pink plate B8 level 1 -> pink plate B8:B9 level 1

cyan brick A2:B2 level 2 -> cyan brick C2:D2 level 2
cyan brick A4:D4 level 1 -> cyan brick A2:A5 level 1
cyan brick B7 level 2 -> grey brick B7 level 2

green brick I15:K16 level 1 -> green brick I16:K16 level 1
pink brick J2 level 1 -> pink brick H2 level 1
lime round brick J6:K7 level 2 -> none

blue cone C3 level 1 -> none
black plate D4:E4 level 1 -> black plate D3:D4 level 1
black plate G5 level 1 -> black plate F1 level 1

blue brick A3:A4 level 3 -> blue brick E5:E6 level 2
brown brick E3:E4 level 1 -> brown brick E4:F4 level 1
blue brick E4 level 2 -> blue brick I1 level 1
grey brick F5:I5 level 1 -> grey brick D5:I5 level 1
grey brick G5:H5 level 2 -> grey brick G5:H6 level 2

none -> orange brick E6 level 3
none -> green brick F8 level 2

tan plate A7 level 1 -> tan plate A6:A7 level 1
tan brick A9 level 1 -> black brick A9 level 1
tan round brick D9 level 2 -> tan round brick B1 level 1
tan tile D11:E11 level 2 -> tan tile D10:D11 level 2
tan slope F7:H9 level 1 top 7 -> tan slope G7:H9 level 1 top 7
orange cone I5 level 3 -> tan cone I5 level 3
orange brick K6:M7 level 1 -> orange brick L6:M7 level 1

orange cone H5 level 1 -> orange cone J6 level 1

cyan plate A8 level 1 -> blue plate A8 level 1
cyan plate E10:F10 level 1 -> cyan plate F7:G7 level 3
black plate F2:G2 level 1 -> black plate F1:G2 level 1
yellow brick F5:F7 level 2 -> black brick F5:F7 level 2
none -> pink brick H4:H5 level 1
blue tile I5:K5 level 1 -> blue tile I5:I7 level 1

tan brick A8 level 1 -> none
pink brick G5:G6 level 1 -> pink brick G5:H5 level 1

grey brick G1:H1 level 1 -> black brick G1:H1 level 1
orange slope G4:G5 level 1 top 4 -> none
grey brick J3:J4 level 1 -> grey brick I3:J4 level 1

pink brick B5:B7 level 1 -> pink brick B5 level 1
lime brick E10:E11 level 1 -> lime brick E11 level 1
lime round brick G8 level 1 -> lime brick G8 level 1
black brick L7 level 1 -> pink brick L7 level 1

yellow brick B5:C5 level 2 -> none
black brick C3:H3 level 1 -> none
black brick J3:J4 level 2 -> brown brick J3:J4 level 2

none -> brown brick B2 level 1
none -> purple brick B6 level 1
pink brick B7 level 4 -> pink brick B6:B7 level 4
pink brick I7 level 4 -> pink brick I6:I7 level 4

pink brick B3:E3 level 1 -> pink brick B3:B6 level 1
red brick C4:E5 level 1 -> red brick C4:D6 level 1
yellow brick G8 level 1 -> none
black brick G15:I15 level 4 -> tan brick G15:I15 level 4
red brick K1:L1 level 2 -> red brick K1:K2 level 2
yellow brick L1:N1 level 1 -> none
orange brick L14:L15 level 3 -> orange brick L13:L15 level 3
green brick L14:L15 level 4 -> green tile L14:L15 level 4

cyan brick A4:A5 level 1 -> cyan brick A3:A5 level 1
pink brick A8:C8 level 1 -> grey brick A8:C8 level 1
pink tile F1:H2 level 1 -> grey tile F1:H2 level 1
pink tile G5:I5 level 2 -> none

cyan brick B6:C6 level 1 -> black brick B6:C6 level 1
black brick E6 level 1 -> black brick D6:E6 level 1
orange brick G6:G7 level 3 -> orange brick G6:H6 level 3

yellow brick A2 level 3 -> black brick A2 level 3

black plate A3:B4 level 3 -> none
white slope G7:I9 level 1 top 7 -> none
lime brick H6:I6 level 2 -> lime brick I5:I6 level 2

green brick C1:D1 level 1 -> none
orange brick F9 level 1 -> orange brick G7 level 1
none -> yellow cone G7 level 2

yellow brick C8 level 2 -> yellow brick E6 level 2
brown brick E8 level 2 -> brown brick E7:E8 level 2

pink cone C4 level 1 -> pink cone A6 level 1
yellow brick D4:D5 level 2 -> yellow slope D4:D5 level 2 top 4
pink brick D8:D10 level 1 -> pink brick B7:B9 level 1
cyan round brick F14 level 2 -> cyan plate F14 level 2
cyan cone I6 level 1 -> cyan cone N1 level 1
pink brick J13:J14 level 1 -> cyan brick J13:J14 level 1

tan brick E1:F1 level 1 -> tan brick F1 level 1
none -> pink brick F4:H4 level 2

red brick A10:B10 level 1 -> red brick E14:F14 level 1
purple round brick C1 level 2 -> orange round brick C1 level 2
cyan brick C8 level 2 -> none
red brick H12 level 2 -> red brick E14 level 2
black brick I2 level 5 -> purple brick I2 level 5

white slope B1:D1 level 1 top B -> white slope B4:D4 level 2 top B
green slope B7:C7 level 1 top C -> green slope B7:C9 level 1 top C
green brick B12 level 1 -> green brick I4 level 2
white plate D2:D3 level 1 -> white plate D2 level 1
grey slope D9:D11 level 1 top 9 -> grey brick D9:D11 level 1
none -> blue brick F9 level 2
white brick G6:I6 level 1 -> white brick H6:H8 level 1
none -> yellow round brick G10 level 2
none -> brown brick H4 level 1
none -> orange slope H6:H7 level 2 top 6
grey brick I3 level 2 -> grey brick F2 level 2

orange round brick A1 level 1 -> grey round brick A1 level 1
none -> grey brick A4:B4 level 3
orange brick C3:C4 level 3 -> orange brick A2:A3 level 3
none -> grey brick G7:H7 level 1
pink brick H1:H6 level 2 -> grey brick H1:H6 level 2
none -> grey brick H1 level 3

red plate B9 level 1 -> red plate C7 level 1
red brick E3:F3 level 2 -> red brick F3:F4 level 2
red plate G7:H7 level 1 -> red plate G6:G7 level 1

----

* Exercise prompt
The answer is the data above, retyped exactly in full.

* Completed exercise
pink plate B8 level 1 -> pink plate B8:B9 level 1

cyan brick A2:B2 level 2 -> cyan brick C2:D2 level 2
cyan brick A4:D4 level 1 -> cyan brick A2:A5 level 1
cyan brick B7 level 2 -> grey brick B7 level 2

green brick I15:K16 level 1 -> green brick I16:K16 level 1
pink brick J2 level 1 -> pink brick H2 level 1
lime round brick J6:K7 level 2 -> none

blue cone C3 level 1 -> none
black plate D4:E4 level 1 -> black plate D3:D4 level 1
black plate G5 level 1 -> black plate F1 level 1

blue brick A3:A4 level 3 -> blue brick E5:E6 level 2
brown brick E3:E4 level 1 -> brown brick E4:F4 level 1
blue brick E4 level 2 -> blue brick I1 level 1
grey brick F5:I5 level 1 -> grey brick D5:I5 level 1
grey brick G5:H5 level 2 -> grey brick G5:H6 level 2

none -> orange brick E6 level 3
none -> green brick F8 level 2

tan plate A7 level 1 -> tan plate A6:A7 level 1
tan brick A9 level 1 -> black brick A9 level 1
tan round brick D9 level 2 -> tan round brick B1 level 1
tan tile D11:E11 level 2 -> tan tile D10:D11 level 2
tan slope F7:H9 level 1 top 7 -> tan slope G7:H9 level 1 top 7
orange cone I5 level 3 -> tan cone I5 level 3
orange brick K6:M7 level 1 -> orange brick L6:M7 level 1

orange cone H5 level 1 -> orange cone J6 level 1

cyan plate A8 level 1 -> blue plate A8 level 1
cyan plate E10:F10 level 1 -> cyan plate F7:G7 level 3
black plate F2:G2 level 1 -> black plate F1:G2 level 1
yellow brick F5:F7 level 2 -> black brick F5:F7 level 2
none -> pink brick H4:H5 level 1
blue tile I5:K5 level 1 -> blue tile I5:I7 level 1

tan brick A8 level 1 -> none
pink brick G5:G6 level 1 -> pink brick G5:H5 level 1

grey brick G1:H1 level 1 -> black brick G1:H1 level 1
orange slope G4:G5 level 1 top 4 -> none
grey brick J3:J4 level 1 -> grey brick I3:J4 level 1

pink brick B5:B7 level 1 -> pink brick B5 level 1
lime brick E10:E11 level 1 -> lime brick E11 level 1
lime round brick G8 level 1 -> lime brick G8 level 1
black brick L7 level 1 -> pink brick L7 level 1

yellow brick B5:C5 level 2 -> none
black brick C3:H3 level 1 -> none
black brick J3:J4 level 2 -> brown brick J3:J4 level 2

none -> brown brick B2 level 1
none -> purple brick B6 level 1
pink brick B7 level 4 -> pink brick B6:B7 level 4
pink brick I7 level 4 -> pink brick I6:I7 level 4

pink brick B3:E3 level 1 -> pink brick B3:B6 level 1
red brick C4:E5 level 1 -> red brick C4:D6 level 1
yellow brick G8 level 1 -> none
black brick G15:I15 level 4 -> tan brick G15:I15 level 4
red brick K1:L1 level 2 -> red brick K1:K2 level 2
yellow brick L1:N1 level 1 -> none
orange brick L14:L15 level 3 -> orange brick L13:L15 level 3
green brick L14:L15 level 4 -> green tile L14:L15 level 4

cyan brick A4:A5 level 1 -> cyan brick A3:A5 level 1
pink brick A8:C8 level 1 -> grey brick A8:C8 level 1
pink tile F1:H2 level 1 -> grey tile F1:H2 level 1
pink tile G5:I5 level 2 -> none

cyan brick B6:C6 level 1 -> black brick B6:C6 level 1
black brick E6 level 1 -> black brick D6:E6 level 1
orange brick G6:G7 level 3 -> orange brick G6:H6 level 3

yellow brick A2 level 3 -> black brick A2 level 3

black plate A3:B4 level 3 -> none
white slope G7:I9 level 1 top 7 -> none
lime brick H6:I6 level 2 -> lime brick I5:I6 level 2

green brick C1:D1 level 1 -> none
orange brick F9 level 1 -> orange brick G7 level 1
none -> yellow cone G7 level 2

yellow brick C8 level 2 -> yellow brick E6 level 2
brown brick E8 level 2 -> brown brick E7:E8 level 2

pink cone C4 level 1 -> pink cone A6 level 1
yellow brick D4:D5 level 2 -> yellow slope D4:D5 level 2 top 4
pink brick D8:D10 level 1 -> pink brick B7:B9 level 1
cyan round brick F14 level 2 -> cyan plate F14 level 2
cyan cone I6 level 1 -> cyan cone N1 level 1
pink brick J13:J14 level 1 -> cyan brick J13:J14 level 1

tan brick E1:F1 level 1 -> tan brick F1 level 1
none -> pink brick F4:H4 level 2

red brick A10:B10 level 1 -> red brick E14:F14 level 1
purple round brick C1 level 2 -> orange round brick C1 level 2
cyan brick C8 level 2 -> none
red brick H12 level 2 -> red brick E14 level 2
black brick I2 level 5 -> purple brick I2 level 5

white slope B1:D1 level 1 top B -> white slope B4:D4 level 2 top B
green slope B7:C7 level 1 top C -> green slope B7:C9 level 1 top C
green brick B12 level 1 -> green brick I4 level 2
white plate D2:D3 level 1 -> white plate D2 level 1
grey slope D9:D11 level 1 top 9 -> grey brick D9:D11 level 1
none -> blue brick F9 level 2
white brick G6:I6 level 1 -> white brick H6:H8 level 1
none -> yellow round brick G10 level 2
none -> brown brick H4 level 1
none -> orange slope H6:H7 level 2 top 6
grey brick I3 level 2 -> grey brick F2 level 2

orange round brick A1 level 1 -> grey round brick A1 level 1
none -> grey brick A4:B4 level 3
orange brick C3:C4 level 3 -> orange brick A2:A3 level 3
none -> grey brick G7:H7 level 1
pink brick H1:H6 level 2 -> grey brick H1:H6 level 2
none -> grey brick H1 level 3

red plate B9 level 1 -> red plate C7 level 1
red brick E3:F3 level 2 -> red brick F3:F4 level 2
red plate G7:H7 level 1 -> red plate G6:G7 level 1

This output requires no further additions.